**Brief**
Your answer must be an exact transcription of the data, with every picture omitted.

#### Data for review ####

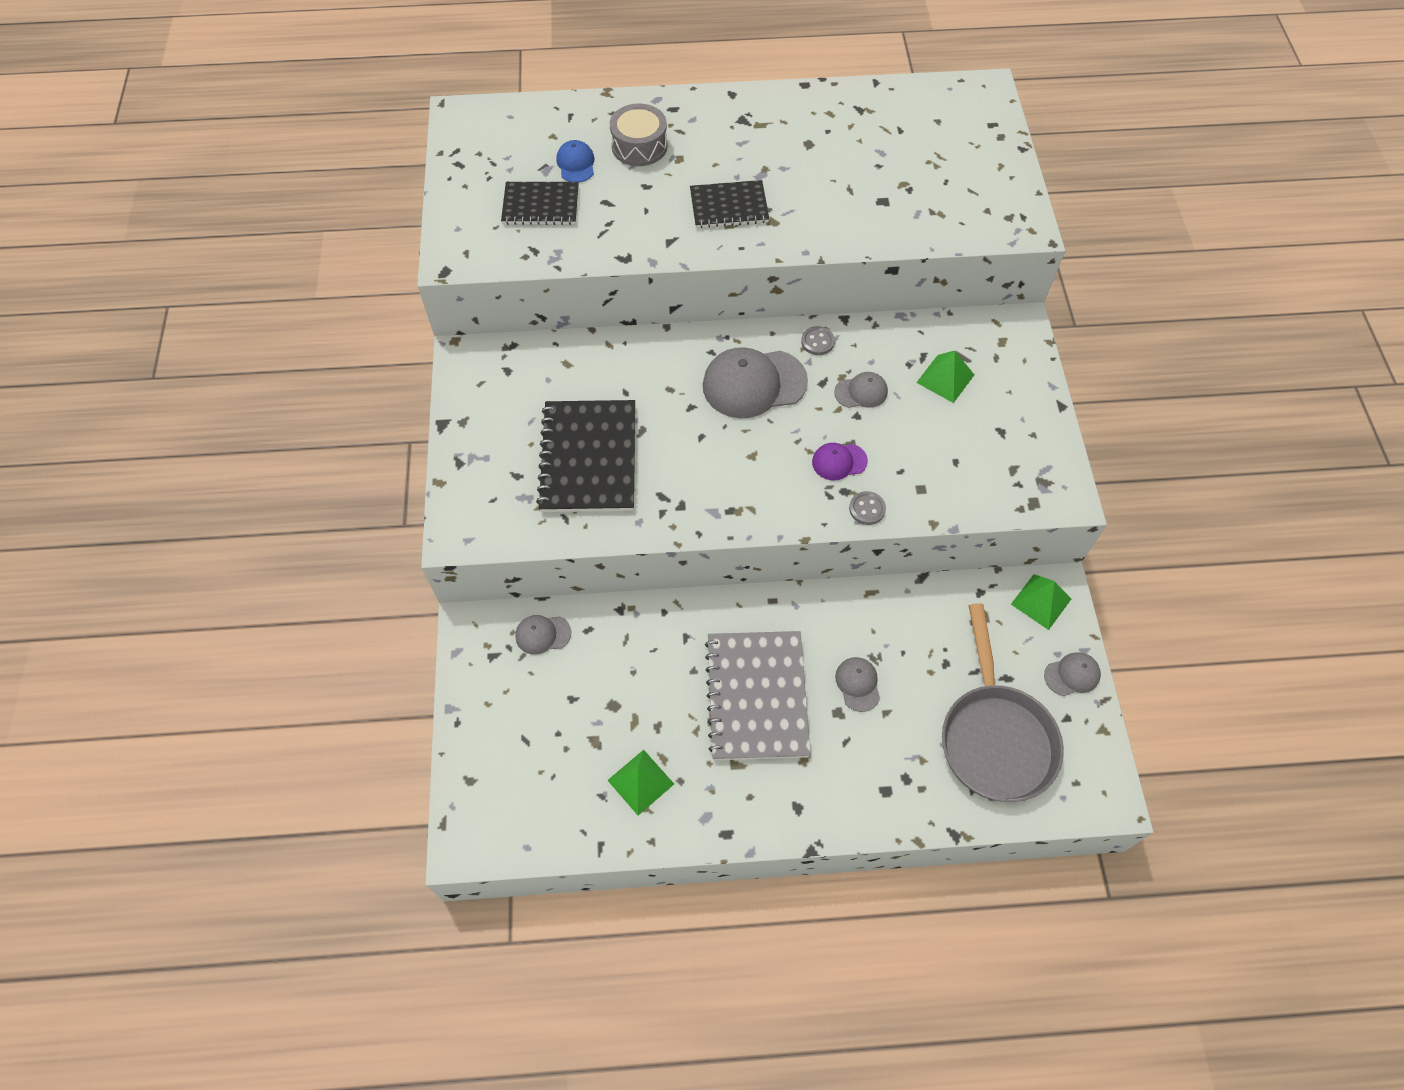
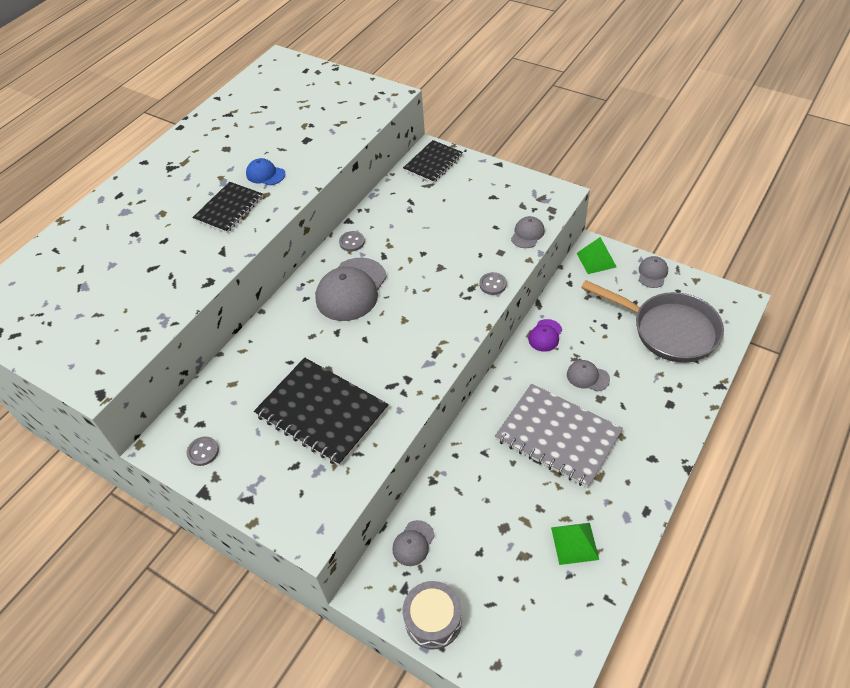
camera: 50 degrees left, 10 degrees down
black notebook [501,182,579,225] -> black notebook moved to [403,140,463,183]
blue cap [556,140,594,182] -> blue cap moved to [246,158,285,186]
grey drum [610,103,667,166] -> grey drum moved to [403,581,462,649]
purple cap [812,443,868,480] -> purple cap moved to [528,319,562,352]
grey cap [834,372,888,408] -> grey cap moved to [511,216,545,248]
green pyramid [916,350,974,403] -> none
none -> grey button [186,437,219,466]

####

**Worked solution**
camera: 50 degrees left, 10 degrees down
black notebook [501,182,579,225] -> black notebook moved to [403,140,463,183]
blue cap [556,140,594,182] -> blue cap moved to [246,158,285,186]
grey drum [610,103,667,166] -> grey drum moved to [403,581,462,649]
purple cap [812,443,868,480] -> purple cap moved to [528,319,562,352]
grey cap [834,372,888,408] -> grey cap moved to [511,216,545,248]
green pyramid [916,350,974,403] -> none
none -> grey button [186,437,219,466]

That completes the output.